----- Data for this task
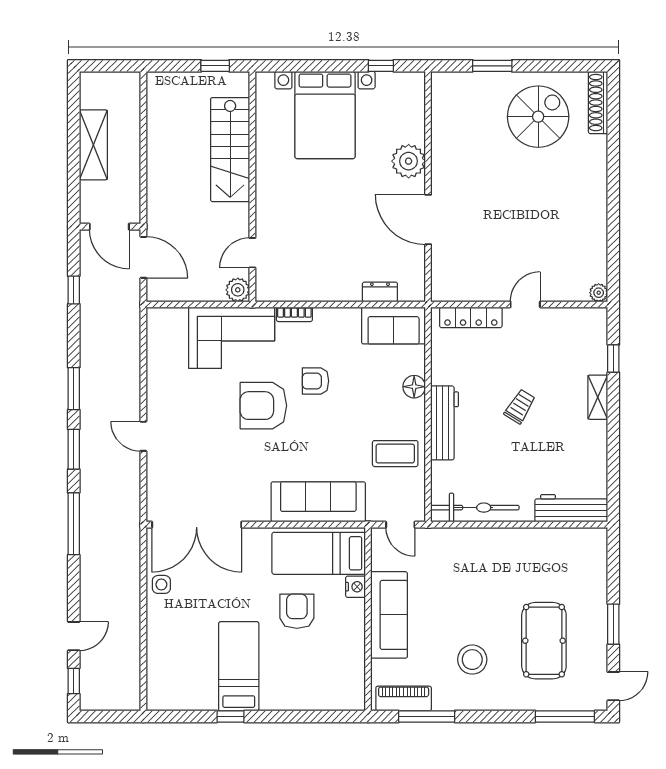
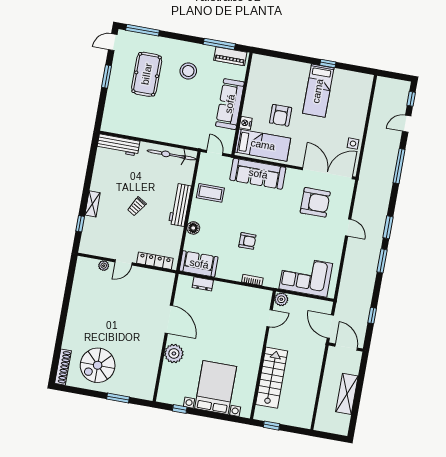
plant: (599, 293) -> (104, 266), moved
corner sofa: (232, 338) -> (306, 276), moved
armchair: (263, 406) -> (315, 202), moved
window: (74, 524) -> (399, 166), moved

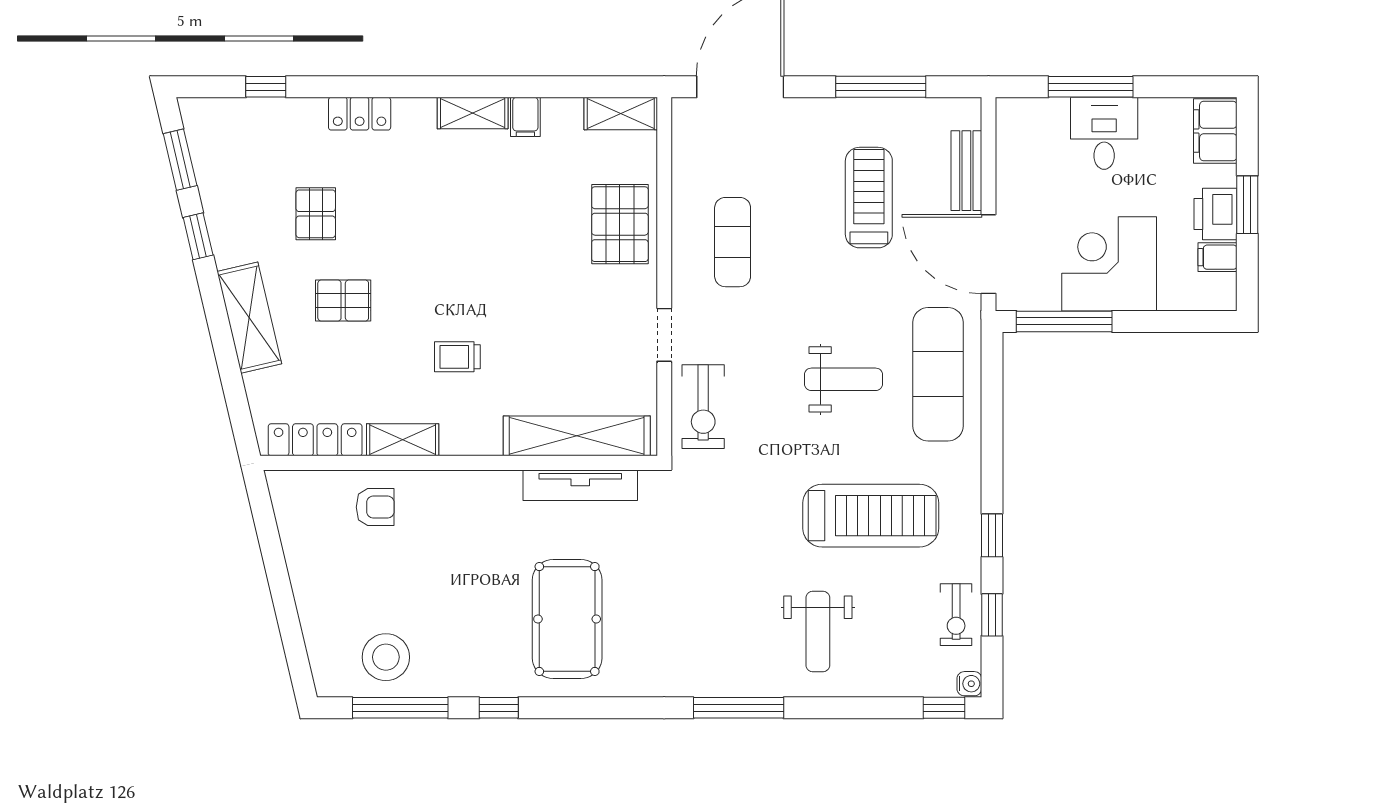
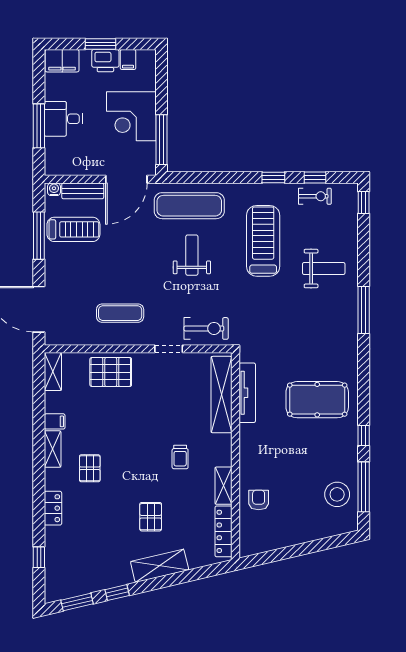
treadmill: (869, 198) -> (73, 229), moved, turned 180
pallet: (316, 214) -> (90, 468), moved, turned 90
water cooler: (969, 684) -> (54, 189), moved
----------
----- Data for this task
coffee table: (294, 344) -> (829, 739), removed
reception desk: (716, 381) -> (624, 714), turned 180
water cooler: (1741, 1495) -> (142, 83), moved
----------
Your goal: The output should be exactly the lines above from the line containing "treadmill: (869, 198)" to the line containing "water cooler: (969, 684) -> (54, 189), moved", inclusive, with no other lines.

Output of the task:
treadmill: (869, 198) -> (73, 229), moved, turned 180
pallet: (316, 214) -> (90, 468), moved, turned 90
water cooler: (969, 684) -> (54, 189), moved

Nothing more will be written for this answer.